AIM OF THE EXERCISE: From the entries below, reproduce exactly the lines from the one with "C203: 2.2uF (plus" through the one with "R2: 3.3k (+3V3, N_1) -> 6.8k (+3V3, N_1)", both included, without images.
━━━━━━━━━━
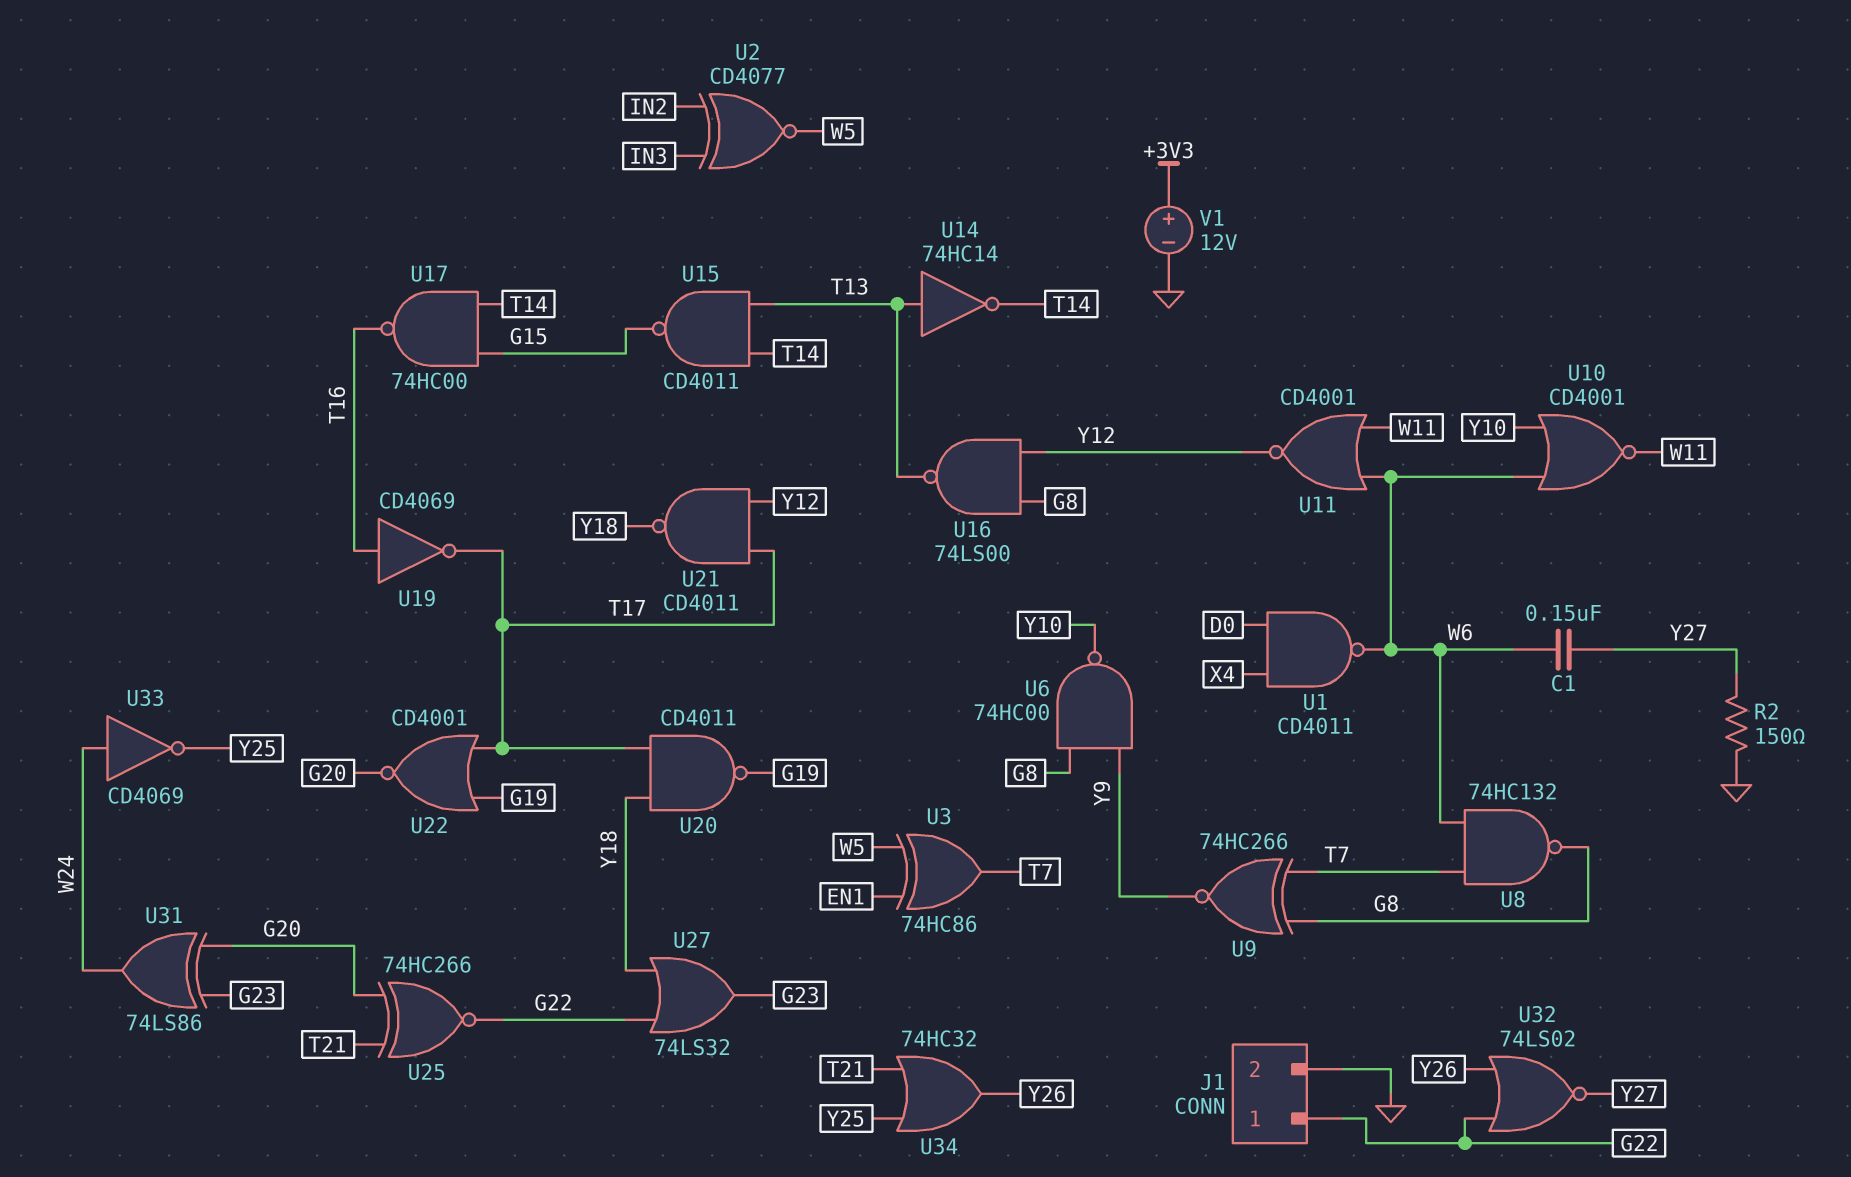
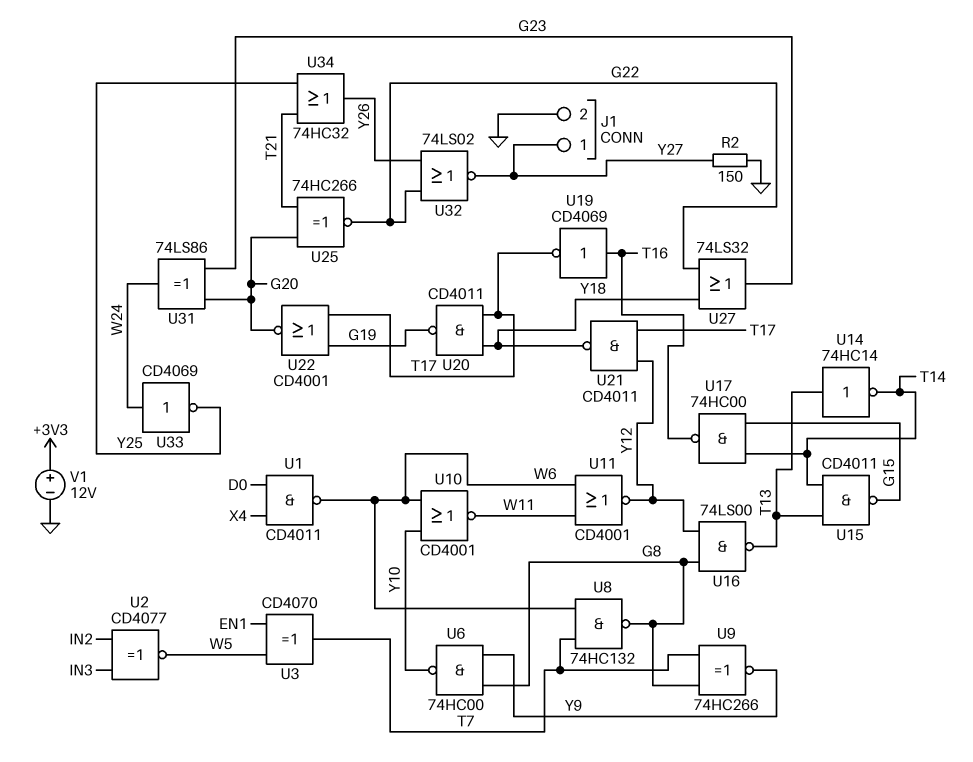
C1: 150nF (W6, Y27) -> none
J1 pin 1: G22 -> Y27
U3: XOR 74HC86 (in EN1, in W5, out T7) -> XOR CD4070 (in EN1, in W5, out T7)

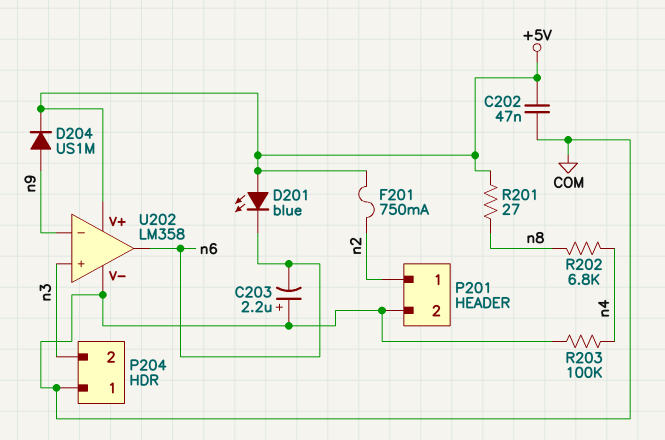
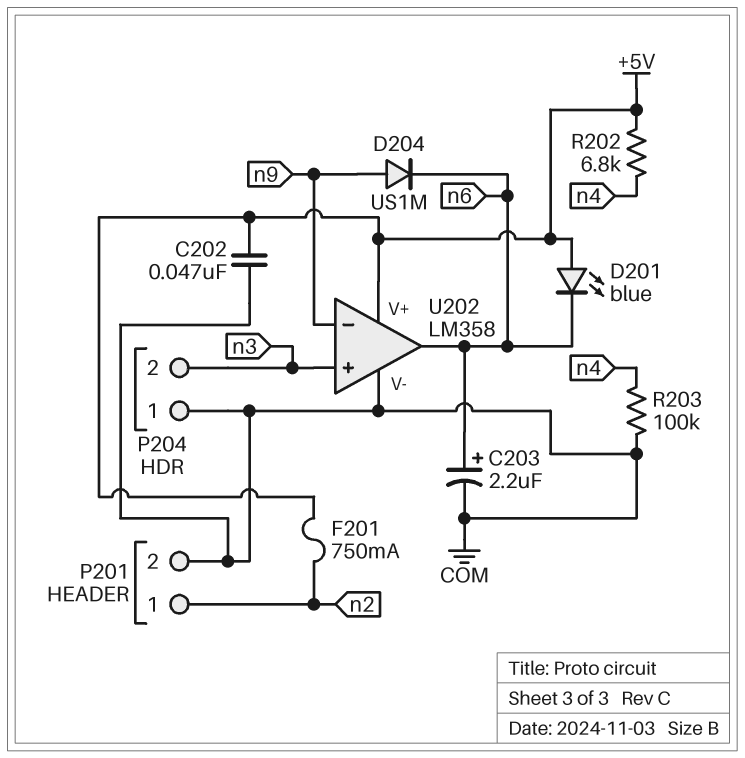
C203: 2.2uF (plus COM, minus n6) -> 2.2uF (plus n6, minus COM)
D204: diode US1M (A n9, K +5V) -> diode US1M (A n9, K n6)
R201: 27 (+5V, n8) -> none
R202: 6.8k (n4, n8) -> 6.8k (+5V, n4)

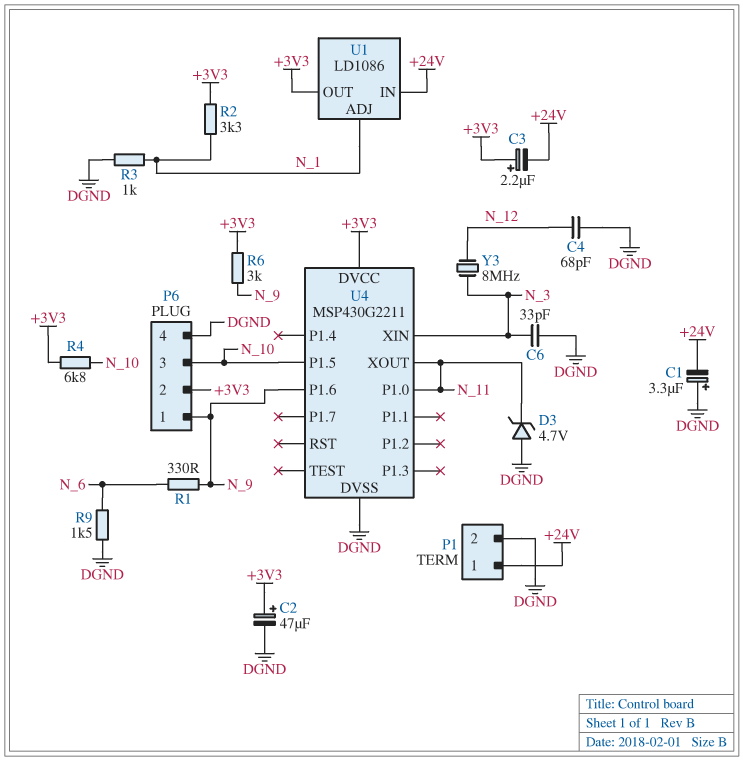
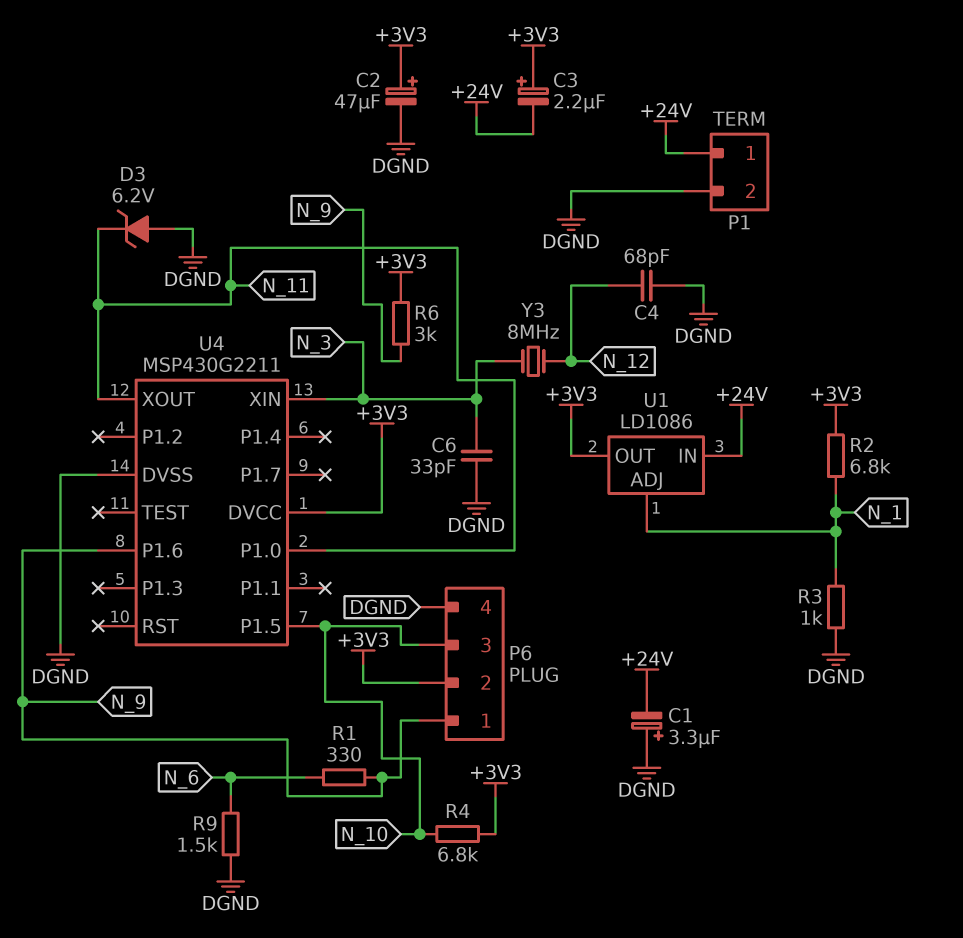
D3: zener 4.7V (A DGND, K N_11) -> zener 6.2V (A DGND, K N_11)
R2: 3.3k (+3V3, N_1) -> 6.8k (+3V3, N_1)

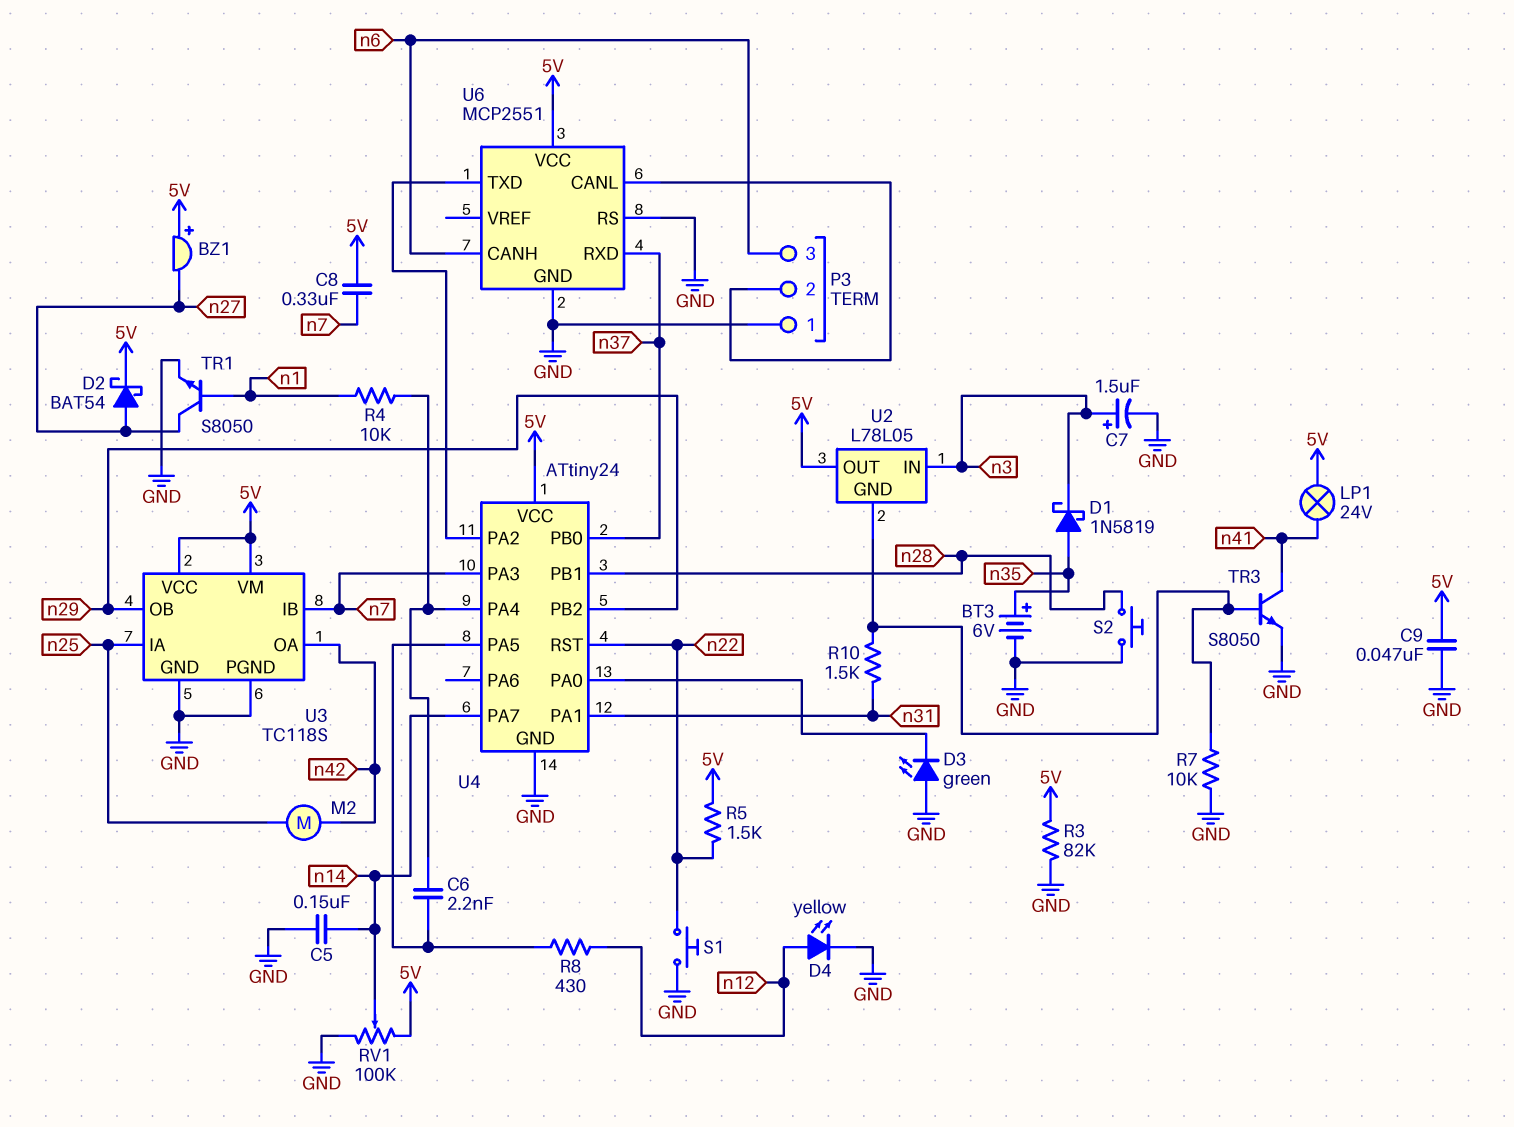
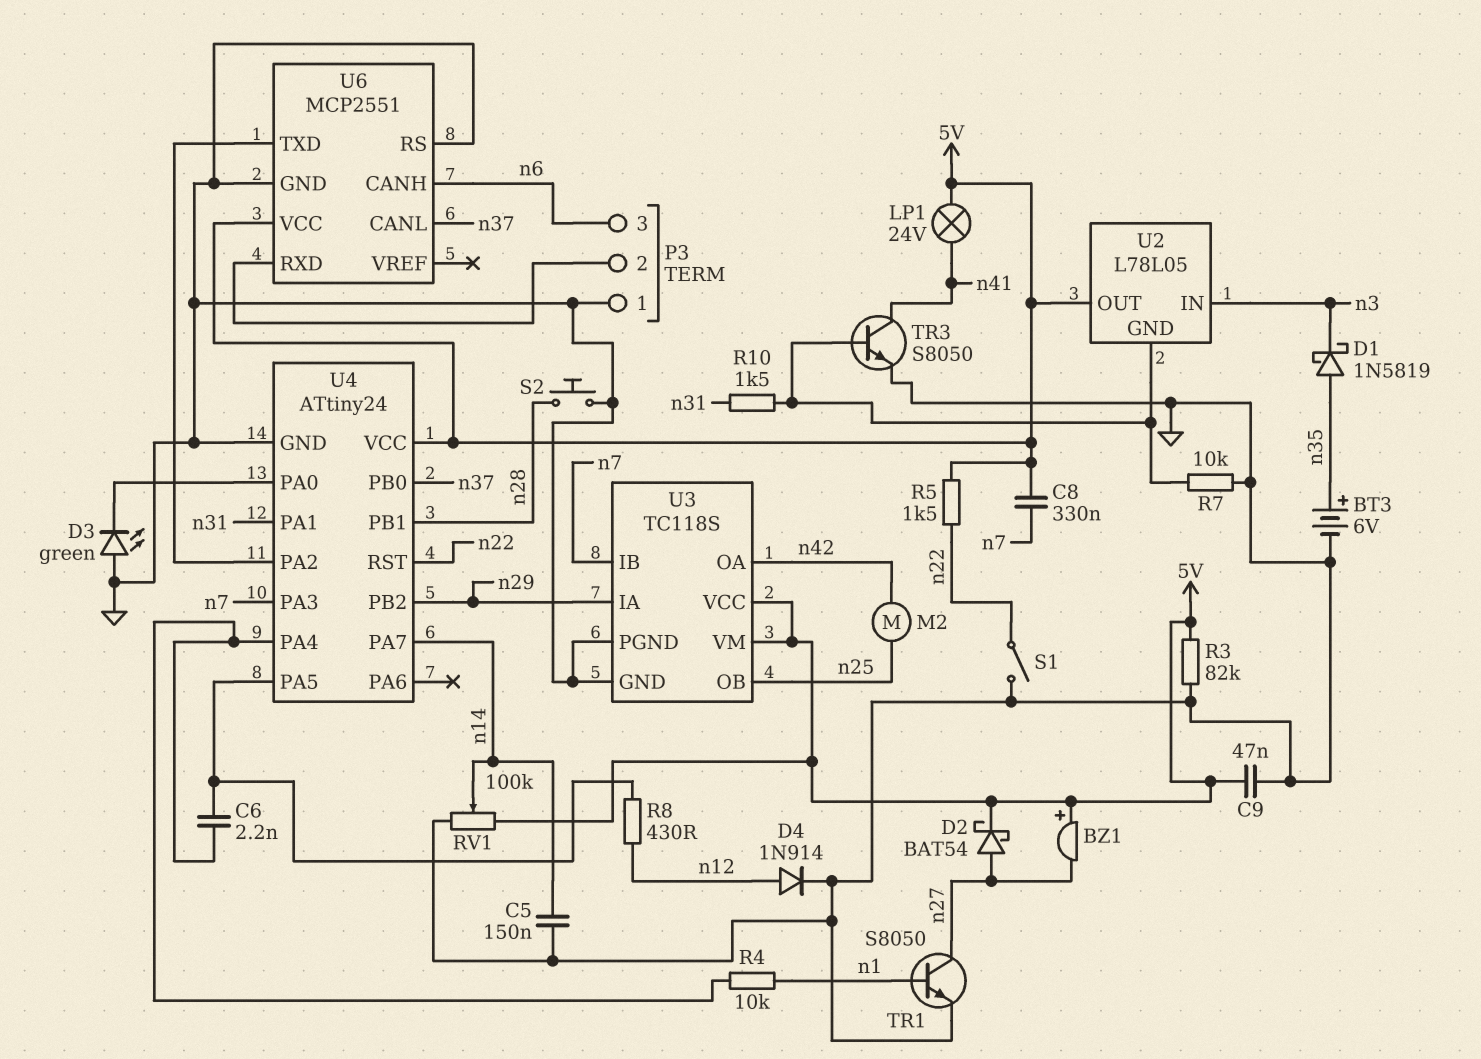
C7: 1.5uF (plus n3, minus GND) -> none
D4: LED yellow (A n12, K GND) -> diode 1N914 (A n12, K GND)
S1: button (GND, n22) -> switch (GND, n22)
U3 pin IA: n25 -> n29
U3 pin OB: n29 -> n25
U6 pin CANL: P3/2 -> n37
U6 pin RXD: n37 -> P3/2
━━━━━━━━━━
RESPONSE TO THE TASK:
C203: 2.2uF (plus COM, minus n6) -> 2.2uF (plus n6, minus COM)
D204: diode US1M (A n9, K +5V) -> diode US1M (A n9, K n6)
R201: 27 (+5V, n8) -> none
R202: 6.8k (n4, n8) -> 6.8k (+5V, n4)

D3: zener 4.7V (A DGND, K N_11) -> zener 6.2V (A DGND, K N_11)
R2: 3.3k (+3V3, N_1) -> 6.8k (+3V3, N_1)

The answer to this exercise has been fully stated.